In the listing that follows, count each line where the word "calculator" appears; write nothing but the count.

--*--

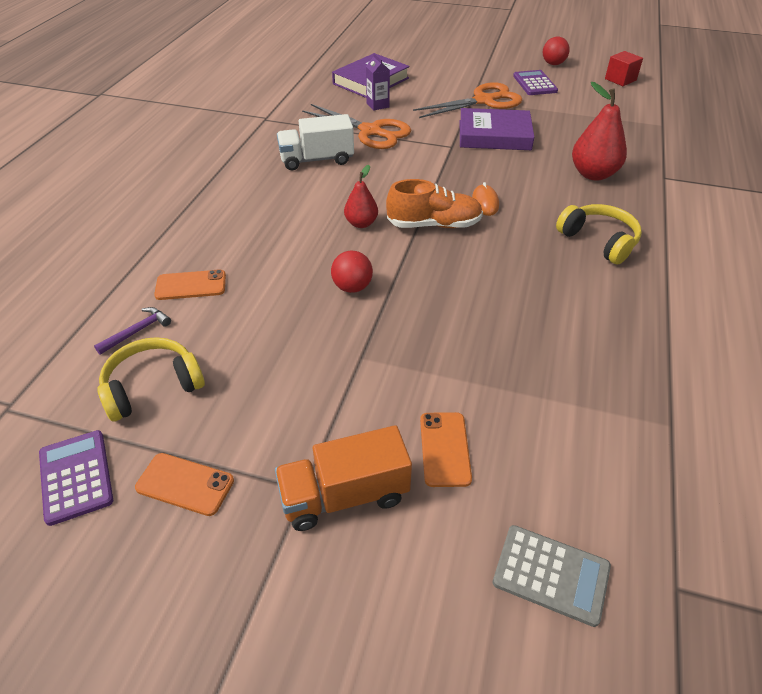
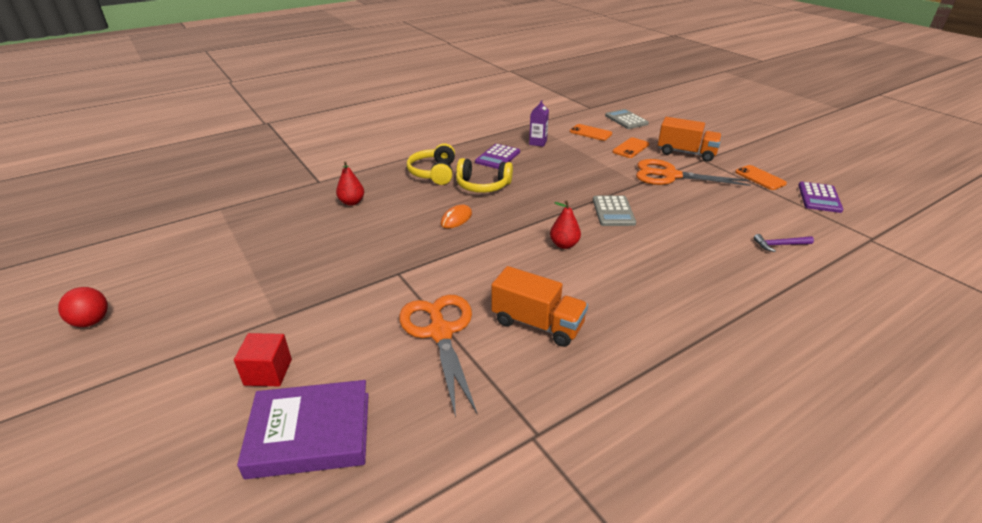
camera: 140 degrees left, 10 degrees down
(152, 387) = (772, 215): yellow headphones -> yellow headphones (482, 185)
(191, 285) = (731, 258): orange phone -> orange phone (590, 133)
(317, 160) = (537, 324): white truck -> orange truck
(352, 287) = (613, 211): red ball -> grey calculator
(377, 105) = (375, 372): purple carton -> purple carton (538, 142)
(434, 224) = (513, 221): orange shoe -> none
(484, 101) = (270, 309): orange scissors -> orange scissors (670, 175)
(494, 135) = (345, 265): purple book -> none
(534, 83) = (179, 303): purple calculator -> purple calculator (497, 157)
(593, 174) = (352, 202): red pear -> red pear, size x0.60
(620, 79) = (114, 262): red cube -> red cube (268, 372)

--*--

▸ **Answer for the task**: 2